» To do:
Search each line of the data for the word "bowl"; copy every line where it is found.

· · ·

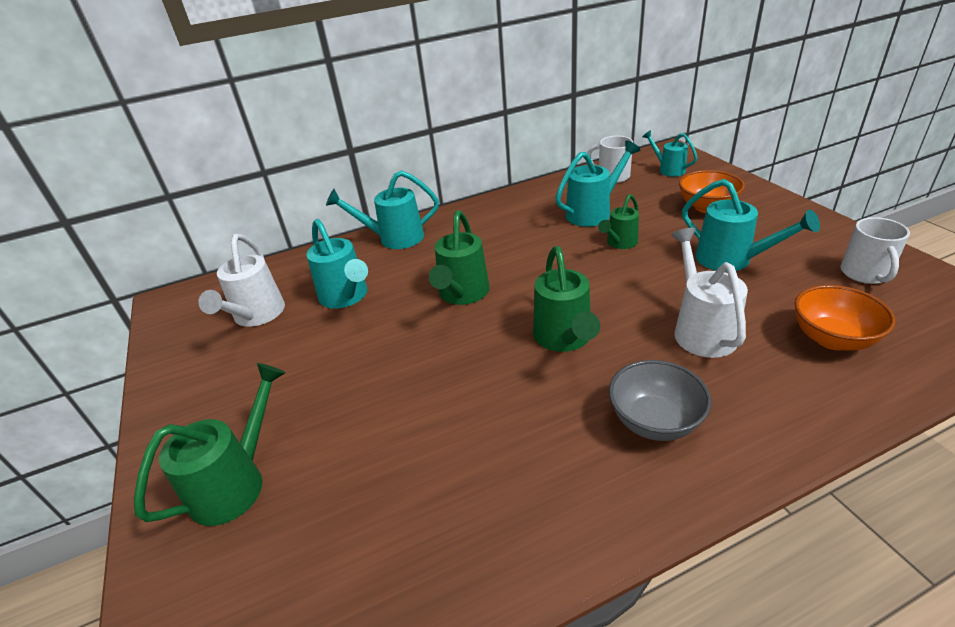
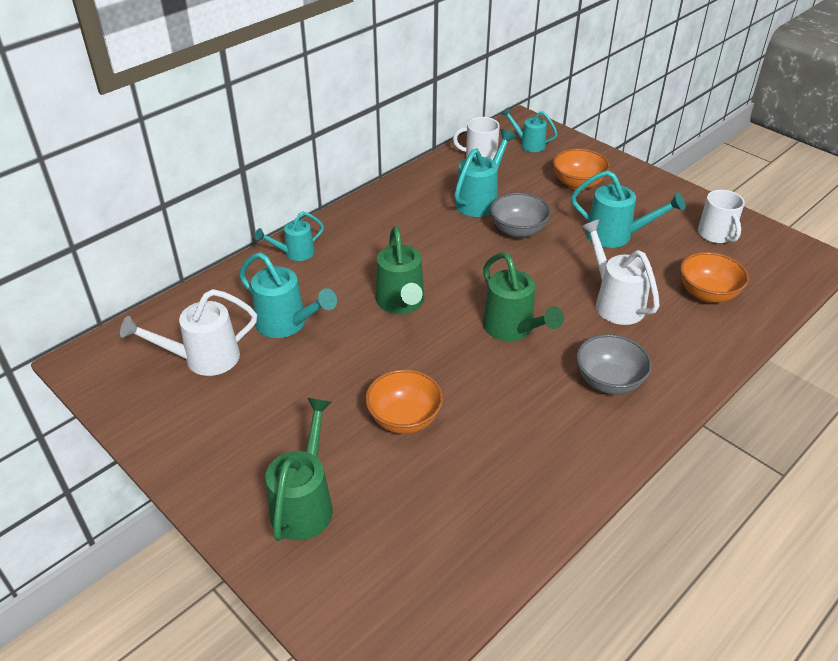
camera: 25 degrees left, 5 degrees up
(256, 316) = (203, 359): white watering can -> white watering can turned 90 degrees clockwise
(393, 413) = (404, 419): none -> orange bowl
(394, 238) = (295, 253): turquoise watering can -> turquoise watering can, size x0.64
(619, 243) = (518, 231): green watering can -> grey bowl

· · ·

» Reply:
(393, 413) = (404, 419): none -> orange bowl
(619, 243) = (518, 231): green watering can -> grey bowl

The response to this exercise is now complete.